- [Work to be completed]: Which lines in the records below contain the word "order"? Collect each one, treating capitalization as significant.

- [Records for the exercise]:
================
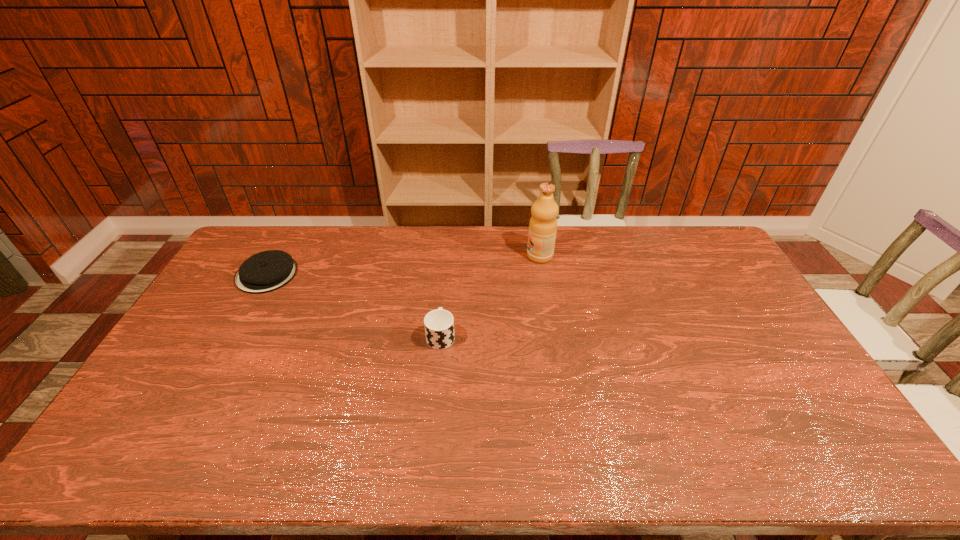
At what (x,y) coordinates should I click in order to perform the action: click on vacant area situated 0.140m on the side of the cup with the handle. Please return your answer as a coordinate pair (x, y). This screenshot has width=960, height=540. Looking at the image, I should click on (444, 292).

This screenshot has height=540, width=960. I want to click on vacant space located on the side of the cup with the handle, so click(x=444, y=298).

Locate an element on the screen. The width and height of the screenshot is (960, 540). vacant space located on the right of the leftmost object is located at coordinates (319, 274).

Where is `fruit juice that is at the far edge`? fruit juice that is at the far edge is located at coordinates (543, 224).

Locate an element on the screen. The height and width of the screenshot is (540, 960). pancake that is at the far edge is located at coordinates (266, 271).

Identify the location of object situated at the left edge. (266, 271).

I want to click on object present at the far left corner, so click(x=266, y=271).

At what (x,y) coordinates should I click in order to perform the action: click on vacant area at the far edge of the desktop. Please return your answer as a coordinate pair (x, y). Looking at the image, I should click on (633, 254).

At what (x,y) coordinates should I click in order to perform the action: click on free space at the right edge. Please return your answer as a coordinate pair (x, y). This screenshot has width=960, height=540. Looking at the image, I should click on (698, 279).

Locate an element on the screen. vacant space at the far left corner of the desktop is located at coordinates (289, 230).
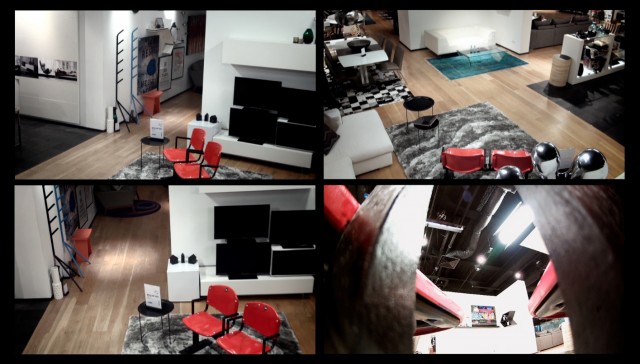
Find the location of `checkerboard rug`. checkerboard rug is located at coordinates (365, 102).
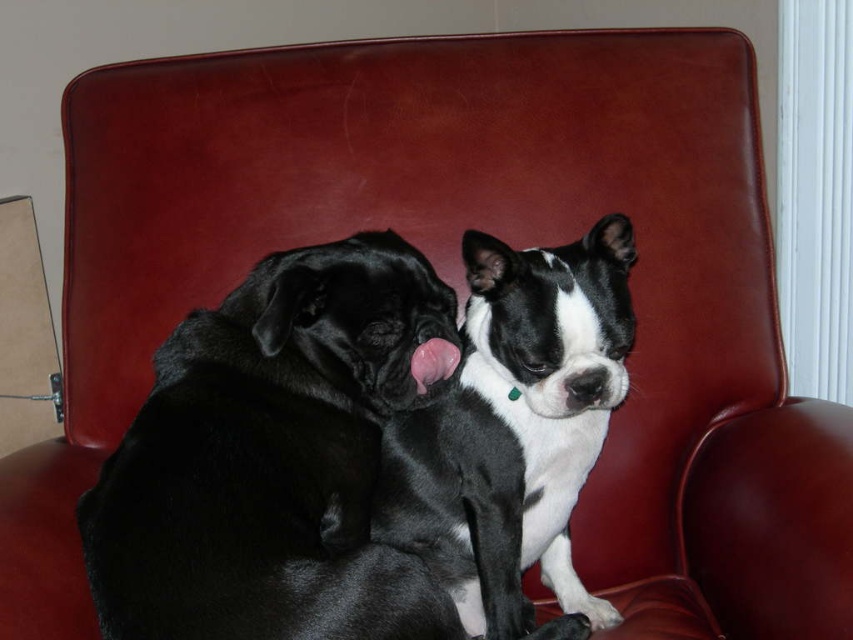
Question: Which of the following is the farthest from the observer?

Choices:
 (A) (596, 276)
 (B) (300, 614)

Answer: (A)

Question: Which point is closer to the camera?

Choices:
 (A) (520, 625)
 (B) (328, 548)

Answer: (B)

Question: Which point is farther to the camera?

Choices:
 (A) (287, 273)
 (B) (462, 563)

Answer: (B)

Question: Can you confirm if black fur dog at left is positioned below black glossy dog at center?

Choices:
 (A) no
 (B) yes

Answer: (A)

Question: Is black fur dog at left above black glossy dog at center?

Choices:
 (A) no
 (B) yes

Answer: (B)

Question: Does black fur dog at left have a greater width compared to black glossy dog at center?

Choices:
 (A) no
 (B) yes

Answer: (B)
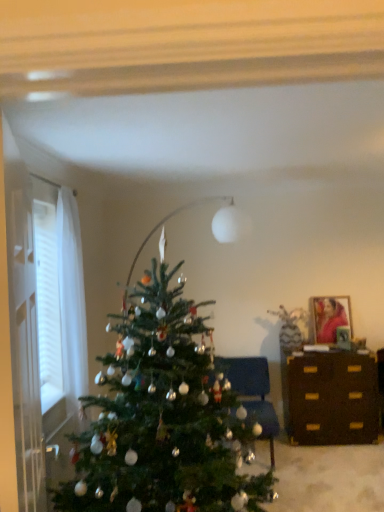
Question: Considering the positions of white sheer curtain at left and dark brown wooden dresser at right in the image, is white sheer curtain at left bigger or smaller than dark brown wooden dresser at right?

Choices:
 (A) small
 (B) big

Answer: (A)

Question: Is point (14, 247) positioned closer to the camera than point (362, 387)?

Choices:
 (A) closer
 (B) farther

Answer: (A)

Question: Considering the real-world distances, which object is farthest from the dark brown wooden dresser at right?

Choices:
 (A) green matte christmas tree at center
 (B) velvet blue chair at center
 (C) matte wooden picture frame at upper right
 (D) white sheer curtain at left

Answer: (D)

Question: Which object is the closest to the dark brown wooden dresser at right?

Choices:
 (A) green matte christmas tree at center
 (B) white sheer curtain at left
 (C) velvet blue chair at center
 (D) matte wooden picture frame at upper right

Answer: (C)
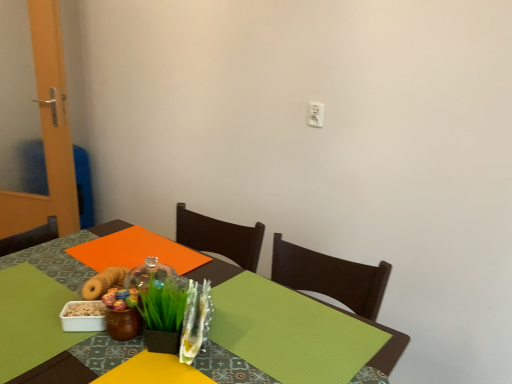
Describe the element at coordinates (315, 114) in the screenshot. This screenshot has height=384, width=512. I see `white plastic electric outlet at upper center` at that location.

The height and width of the screenshot is (384, 512). I want to click on green fabric table at center, so [x=58, y=372].

Describe the element at coordinates (58, 372) in the screenshot. The width and height of the screenshot is (512, 384). I see `green fabric table at center` at that location.

Locate an element on the screen. This screenshot has height=384, width=512. green leafy grass at center is located at coordinates (163, 302).

Can white plastic electric outlet at upper center be found inside green fabric table at center?

Actually, white plastic electric outlet at upper center is outside green fabric table at center.

Does green fabric table at center appear on the left side of white plastic electric outlet at upper center?

Indeed, green fabric table at center is positioned on the left side of white plastic electric outlet at upper center.

Consider the image. Is green fabric table at center bigger or smaller than white plastic electric outlet at upper center?

green fabric table at center is bigger than white plastic electric outlet at upper center.

In the scene shown: From the image's perspective, would you say green fabric table at center is shown under white plastic electric outlet at upper center?

Yes, from the image's perspective, green fabric table at center is beneath white plastic electric outlet at upper center.

Is green fabric table at center wider or thinner than green leafy grass at center?

Clearly, green fabric table at center has more width compared to green leafy grass at center.

Considering the relative sizes of green fabric table at center and green leafy grass at center in the image provided, is green fabric table at center taller than green leafy grass at center?

Yes, green fabric table at center is taller than green leafy grass at center.

Is point (219, 274) farther from viewer compared to point (163, 308)?

Yes, it is.

In the image, is green fabric table at center on the left side or the right side of green leafy grass at center?

In the image, green fabric table at center appears on the left side of green leafy grass at center.

Is white plastic electric outlet at upper center not inside green leafy grass at center?

That's correct, white plastic electric outlet at upper center is outside of green leafy grass at center.

From the image's perspective, is white plastic electric outlet at upper center above or below green leafy grass at center?

Based on their image positions, white plastic electric outlet at upper center is located above green leafy grass at center.

Can you confirm if white plastic electric outlet at upper center is positioned to the right of green leafy grass at center?

Correct, you'll find white plastic electric outlet at upper center to the right of green leafy grass at center.

Is white plastic electric outlet at upper center aimed at green leafy grass at center?

Yes, white plastic electric outlet at upper center is aimed at green leafy grass at center.

Based on their sizes in the image, would you say white plastic electric outlet at upper center is bigger or smaller than green fabric table at center?

In the image, white plastic electric outlet at upper center appears to be smaller than green fabric table at center.

Can you confirm if white plastic electric outlet at upper center is taller than green fabric table at center?

No.

How many degrees apart are the facing directions of white plastic electric outlet at upper center and green fabric table at center?

white plastic electric outlet at upper center and green fabric table at center are facing 1.82 degrees away from each other.

In the scene shown: Is white plastic electric outlet at upper center oriented towards green fabric table at center?

No, white plastic electric outlet at upper center does not turn towards green fabric table at center.

Between green leafy grass at center and green fabric table at center, which one has smaller width?

Thinner between the two is green leafy grass at center.

Are green leafy grass at center and green fabric table at center beside each other?

They are not placed beside each other.

Is point (152, 310) less distant than point (66, 377)?

No, (152, 310) is behind (66, 377).

Does green leafy grass at center turn towards white plastic electric outlet at upper center?

No.

Considering the positions of objects green leafy grass at center and white plastic electric outlet at upper center in the image provided, who is more to the right, green leafy grass at center or white plastic electric outlet at upper center?

white plastic electric outlet at upper center.

Can you confirm if green leafy grass at center is taller than white plastic electric outlet at upper center?

Yes, green leafy grass at center is taller than white plastic electric outlet at upper center.

Does green leafy grass at center lie in front of white plastic electric outlet at upper center?

Yes, the depth of green leafy grass at center is less than that of white plastic electric outlet at upper center.

Identify the location of electric outlet behind the green fabric table at center. (315, 114).

You are a GUI agent. You are given a task and a screenshot of the screen. Output one action in this format:
    pyautogui.click(x=<x>, y=<y>)
    Task: Click on the table below the green leafy grass at center (from a real-world perspective)
    Image resolution: width=512 pixels, height=384 pixels.
    Given the screenshot: What is the action you would take?
    pyautogui.click(x=58, y=372)

Looking at the image, which one is located further to green leafy grass at center, green fabric table at center or white plastic electric outlet at upper center?

white plastic electric outlet at upper center lies further to green leafy grass at center than the other object.

Considering their positions, is green fabric table at center positioned further to white plastic electric outlet at upper center than green leafy grass at center?

green leafy grass at center lies further to white plastic electric outlet at upper center than the other object.

Based on their spatial positions, is white plastic electric outlet at upper center or green leafy grass at center further from green fabric table at center?

white plastic electric outlet at upper center.

Looking at the image, which one is located further to green fabric table at center, green leafy grass at center or white plastic electric outlet at upper center?

Based on the image, white plastic electric outlet at upper center appears to be further to green fabric table at center.

When comparing their distances from white plastic electric outlet at upper center, does green leafy grass at center or green fabric table at center seem further?

green leafy grass at center.

When comparing their distances from green leafy grass at center, does white plastic electric outlet at upper center or green fabric table at center seem closer?

Among the two, green fabric table at center is located nearer to green leafy grass at center.

Locate an element on the screen. grass positioned between green fabric table at center and white plastic electric outlet at upper center from near to far is located at coordinates (163, 302).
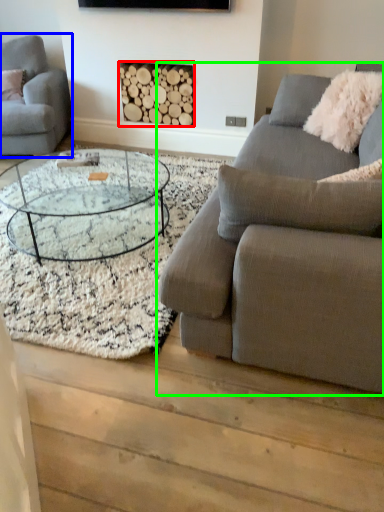
Question: Which is nearer to the fireplace (highlighted by a red box)? studio couch (highlighted by a blue box) or studio couch (highlighted by a green box).

Choices:
 (A) studio couch
 (B) studio couch

Answer: (A)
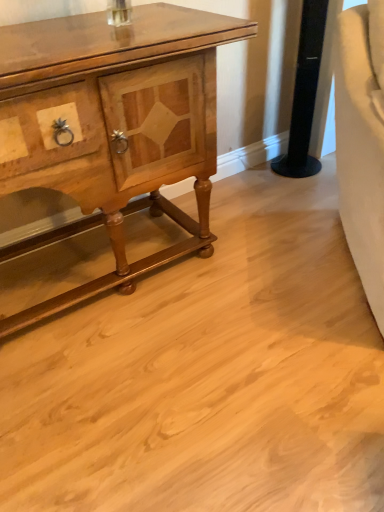
You are a GUI agent. You are given a task and a screenshot of the screen. Output one action in this format:
    pyautogui.click(x=<x>, y=<y>)
    Task: Click on the free spot in front of black glossy speaker at upper right
    The height and width of the screenshot is (512, 384).
    Given the screenshot: What is the action you would take?
    pyautogui.click(x=300, y=190)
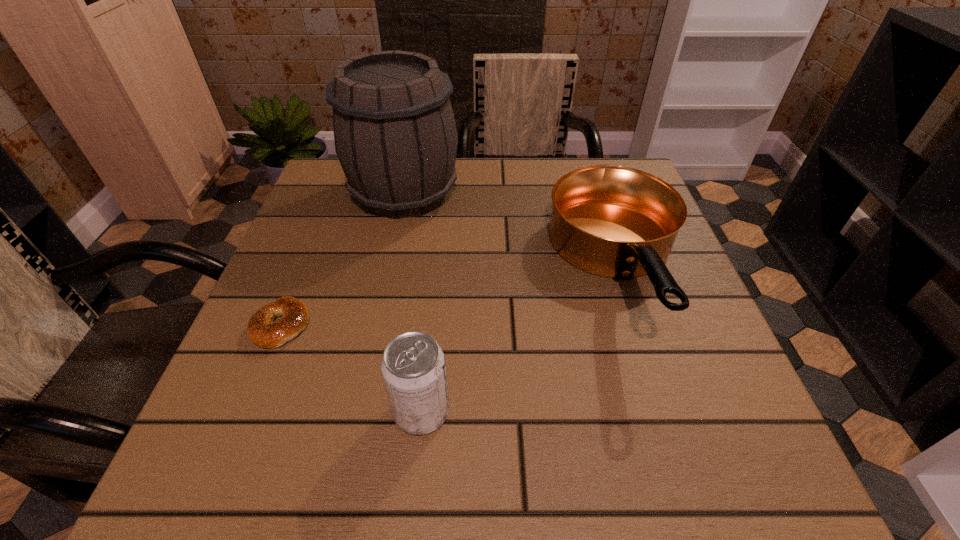
Where is `the tallest object`? Image resolution: width=960 pixels, height=540 pixels. the tallest object is located at coordinates (395, 135).

The width and height of the screenshot is (960, 540). What are the coordinates of `the rightmost object` in the screenshot? It's located at pyautogui.click(x=613, y=221).

This screenshot has width=960, height=540. What are the coordinates of `the nearest object` in the screenshot? It's located at (413, 368).

The width and height of the screenshot is (960, 540). Find the location of `the shortest object`. the shortest object is located at coordinates (261, 330).

The width and height of the screenshot is (960, 540). Identify the location of free space located 0.260m on the right of the tallest object. (566, 193).

Where is `vacant space located on the handle side of the rightmost object`? This screenshot has width=960, height=540. vacant space located on the handle side of the rightmost object is located at coordinates (666, 422).

Find the location of `vacant point located on the right of the soda can`. vacant point located on the right of the soda can is located at coordinates (621, 411).

This screenshot has width=960, height=540. I want to click on vacant space situated on the right of the shortest object, so 489,325.

Locate an element on the screen. wine bucket that is at the far edge is located at coordinates (395, 135).

This screenshot has height=540, width=960. Find the location of `frying pan at the far edge`. frying pan at the far edge is located at coordinates (613, 221).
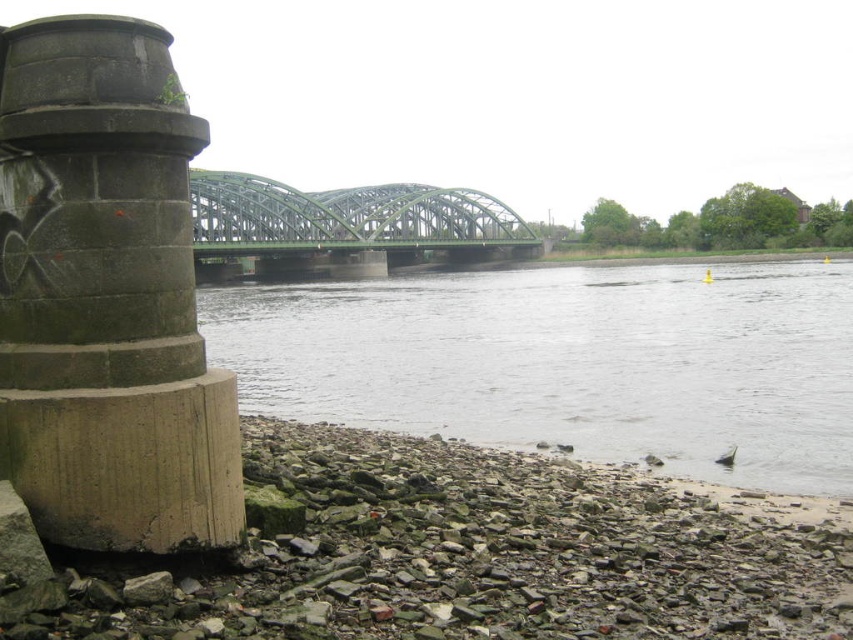
Question: Does gray gravel river at lower center have a larger size compared to concrete pillar at left?

Choices:
 (A) no
 (B) yes

Answer: (B)

Question: Among these points, which one is farthest from the camera?

Choices:
 (A) (422, 321)
 (B) (397, 236)
 (C) (178, 536)

Answer: (B)

Question: Is rough stone river bank at lower left bigger than concrete pillar at left?

Choices:
 (A) no
 (B) yes

Answer: (B)

Question: Which point is closer to the camera taking this photo?

Choices:
 (A) (804, 474)
 (B) (148, 420)
 (C) (347, 276)
 (D) (149, 572)

Answer: (B)

Question: Is the position of rough stone river bank at lower left less distant than that of gray gravel river at lower center?

Choices:
 (A) yes
 (B) no

Answer: (A)

Question: Which point is farther to the camera?

Choices:
 (A) green metallic bridge at center
 (B) rough stone river bank at lower left
 (C) gray gravel river at lower center

Answer: (C)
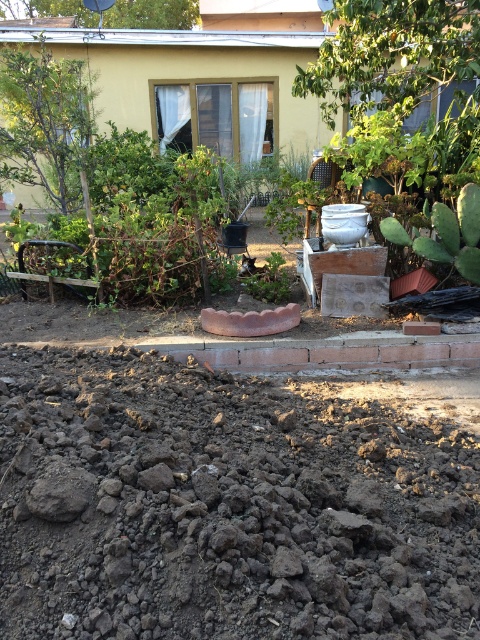
Is point (137, 576) behind point (467, 259)?

That is False.

Who is more forward, [336,403] or [479,269]?

Point [336,403] is more forward.

Where is `dull brown soil at lower center`? dull brown soil at lower center is located at coordinates (225, 506).

Is green spiky cactus at right above green matte plant at center?

Correct, green spiky cactus at right is located above green matte plant at center.

Is point (451, 211) closer to camera compared to point (245, 285)?

Yes, it is.

Which is in front, point (441, 256) or point (264, 289)?

Positioned in front is point (441, 256).

This screenshot has height=640, width=480. I want to click on green spiky cactus at right, so click(x=446, y=234).

Does dull brown soil at lower center appear under green matte plant at center?

Yes.

Who is shorter, dull brown soil at lower center or green matte plant at center?

With less height is green matte plant at center.

This screenshot has height=640, width=480. What do you see at coordinates (225, 506) in the screenshot?
I see `dull brown soil at lower center` at bounding box center [225, 506].

You are a GUI agent. You are given a task and a screenshot of the screen. Output one action in this format:
    pyautogui.click(x=<x>, y=<y>)
    Task: Click on the dull brown soil at lower center
    The width and height of the screenshot is (480, 640).
    Given the screenshot: What is the action you would take?
    pyautogui.click(x=225, y=506)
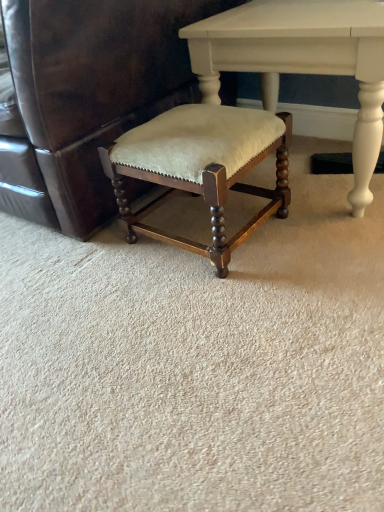
You are a GUI agent. You are given a task and a screenshot of the screen. Output one action in this format:
    pyautogui.click(x=<x>, y=<y>)
    Task: Click on the free space above velvet beige stool at center (from a real-world perspective)
    
    Given the screenshot: What is the action you would take?
    pyautogui.click(x=190, y=123)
================
- [Response to this exercise]:
At what (x,y) coordinates should I click in order to perform the action: click on vacant area situated 0.140m on the side of the cup with the handle. Please return your answer as a coordinate pair (x, y). This screenshot has width=960, height=540. Looking at the image, I should click on (444, 292).
At what (x,y) coordinates should I click in order to perform the action: click on vacant area at the far edge of the desktop. Please return your answer as a coordinate pair (x, y). Looking at the image, I should click on (633, 254).
At what (x,y) coordinates should I click in order to perform the action: click on free space at the right edge. Please return your answer as a coordinate pair (x, y). This screenshot has width=960, height=540. Looking at the image, I should click on (698, 279).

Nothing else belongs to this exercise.